REQUIREMENT:
Look for the line containing "camera: 40 degrees right, 5 degrees down" and the line containing "none -> Wecker (rosa) (534 366)" in the entries below. Copy those two and all lines between them exactly, leaving out pictures.
** Opening SUPPLIED INFORMATION block **
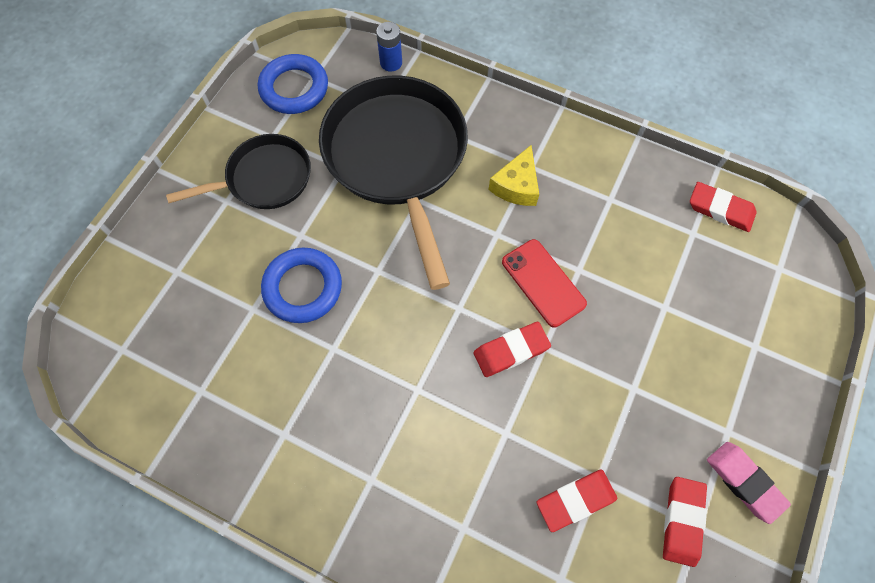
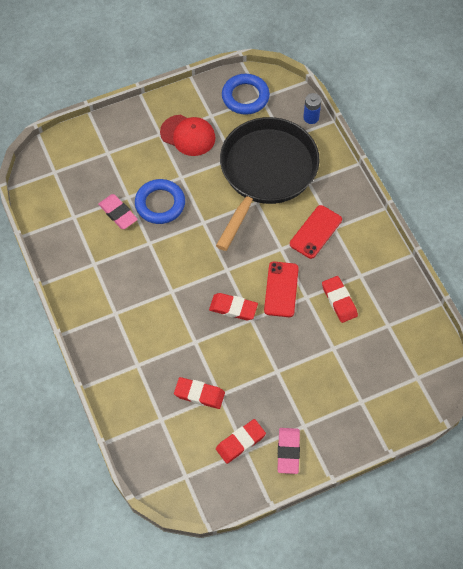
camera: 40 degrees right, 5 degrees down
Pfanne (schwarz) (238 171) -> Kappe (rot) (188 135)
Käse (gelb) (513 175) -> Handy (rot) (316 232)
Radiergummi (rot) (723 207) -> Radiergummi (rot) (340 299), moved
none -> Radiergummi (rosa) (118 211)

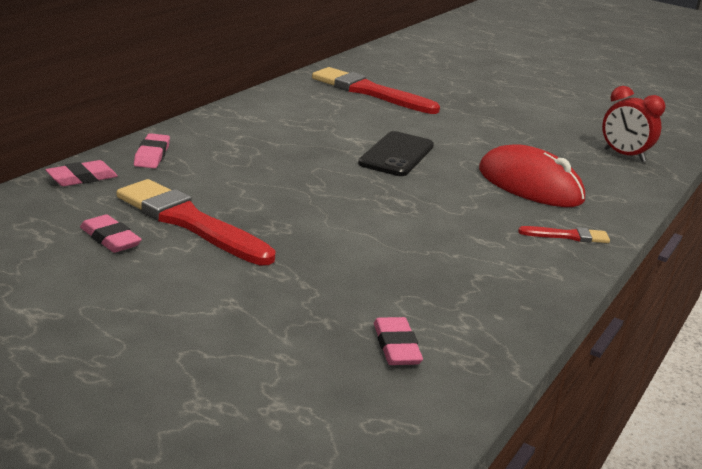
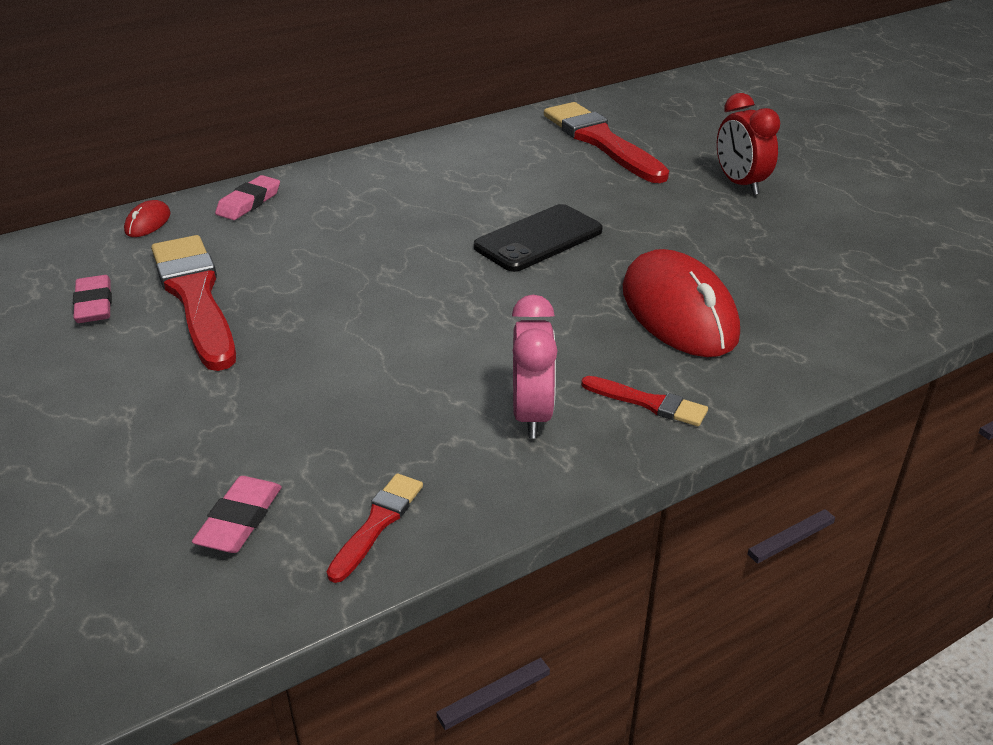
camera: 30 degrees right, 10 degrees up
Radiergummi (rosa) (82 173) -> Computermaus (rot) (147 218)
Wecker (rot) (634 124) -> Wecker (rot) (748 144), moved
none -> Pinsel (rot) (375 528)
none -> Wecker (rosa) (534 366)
** Closing SUPPLIED INFORMATION block **
** Opening SUPPLIED INFORMATION block **
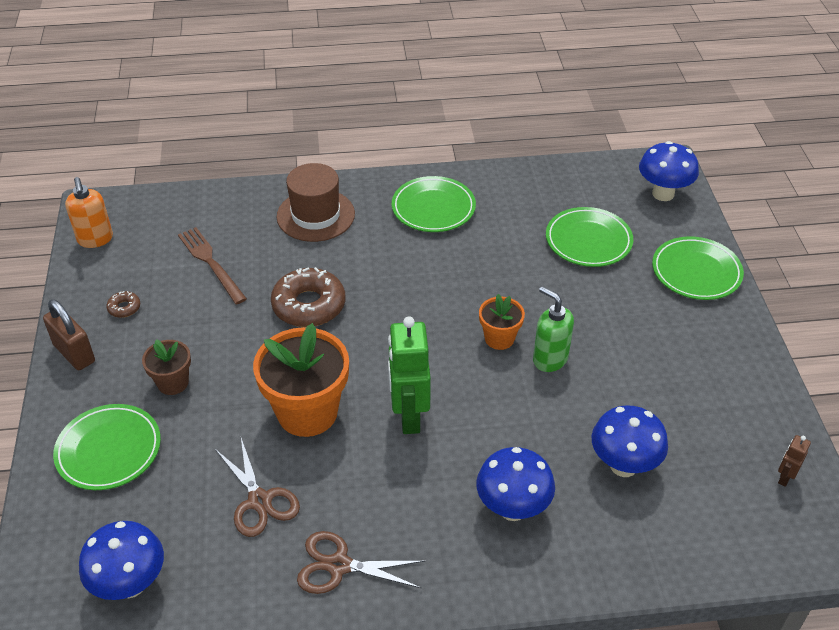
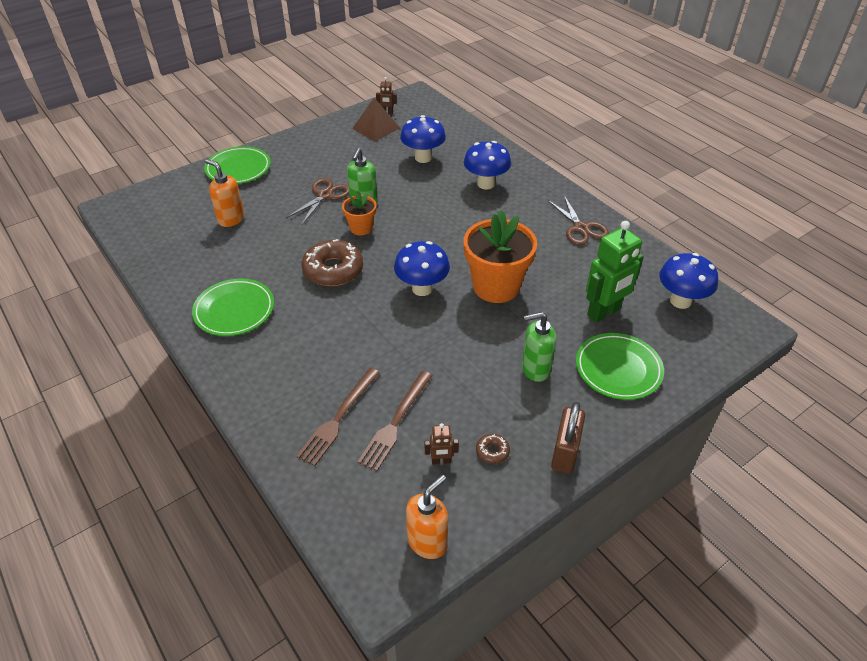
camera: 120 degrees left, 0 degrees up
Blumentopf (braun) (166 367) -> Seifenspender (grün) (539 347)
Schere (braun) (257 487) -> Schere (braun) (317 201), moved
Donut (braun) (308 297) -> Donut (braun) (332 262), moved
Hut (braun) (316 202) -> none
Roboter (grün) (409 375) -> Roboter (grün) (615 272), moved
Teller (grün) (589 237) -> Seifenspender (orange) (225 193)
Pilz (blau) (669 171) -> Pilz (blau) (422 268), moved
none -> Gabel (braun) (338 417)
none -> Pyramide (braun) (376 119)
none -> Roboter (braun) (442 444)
** Closing SUPPLIED INFORMATION block **
** Opening SUPPLIED INFORMATION block **
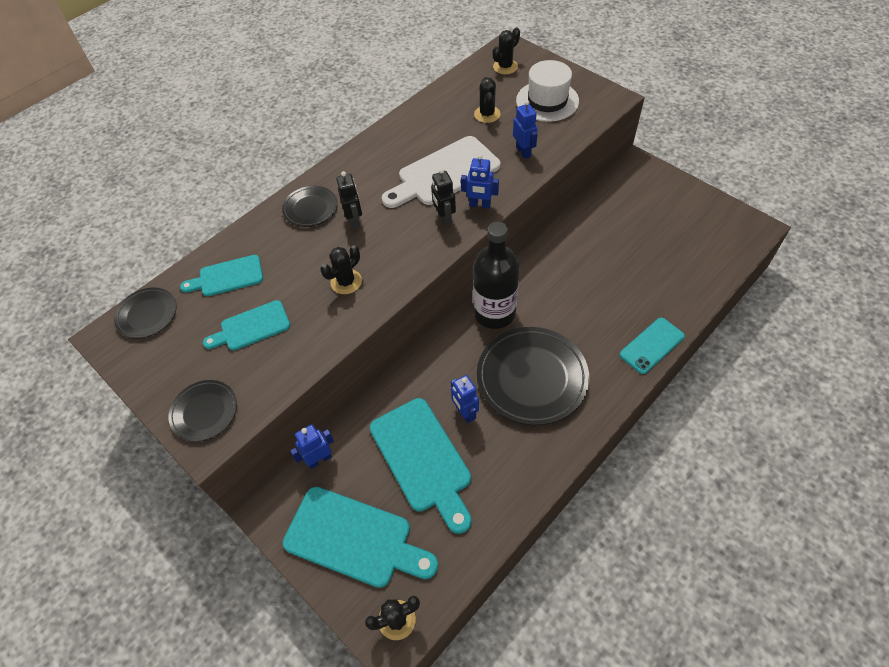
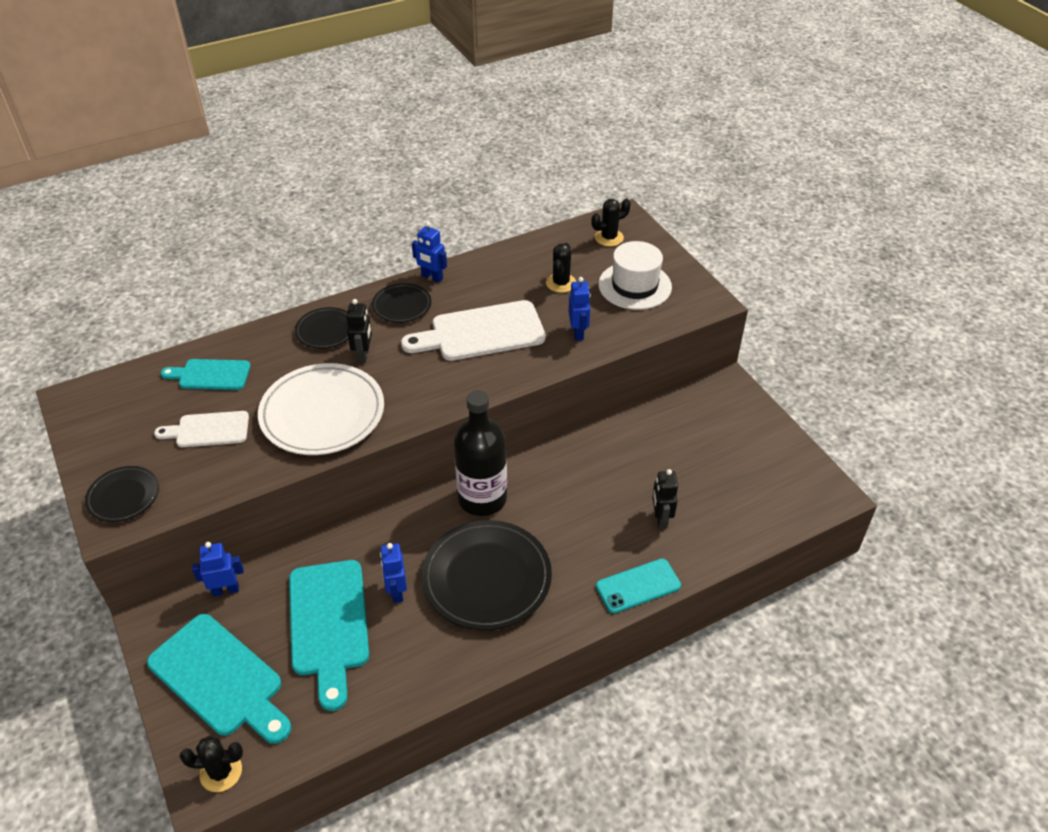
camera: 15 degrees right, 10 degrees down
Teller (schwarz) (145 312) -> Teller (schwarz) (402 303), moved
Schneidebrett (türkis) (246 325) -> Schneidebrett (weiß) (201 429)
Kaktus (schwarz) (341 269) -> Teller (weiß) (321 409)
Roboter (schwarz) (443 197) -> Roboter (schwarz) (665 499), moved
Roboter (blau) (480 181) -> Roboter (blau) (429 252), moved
** Closing SUPPLIED INFORMATION block **
ANSWER TO THE PROBLEM:
camera: 40 degrees right, 5 degrees down
Pfanne (schwarz) (238 171) -> Kappe (rot) (188 135)
Käse (gelb) (513 175) -> Handy (rot) (316 232)
Radiergummi (rot) (723 207) -> Radiergummi (rot) (340 299), moved
none -> Radiergummi (rosa) (118 211)

camera: 30 degrees right, 10 degrees up
Radiergummi (rosa) (82 173) -> Computermaus (rot) (147 218)
Wecker (rot) (634 124) -> Wecker (rot) (748 144), moved
none -> Pinsel (rot) (375 528)
none -> Wecker (rosa) (534 366)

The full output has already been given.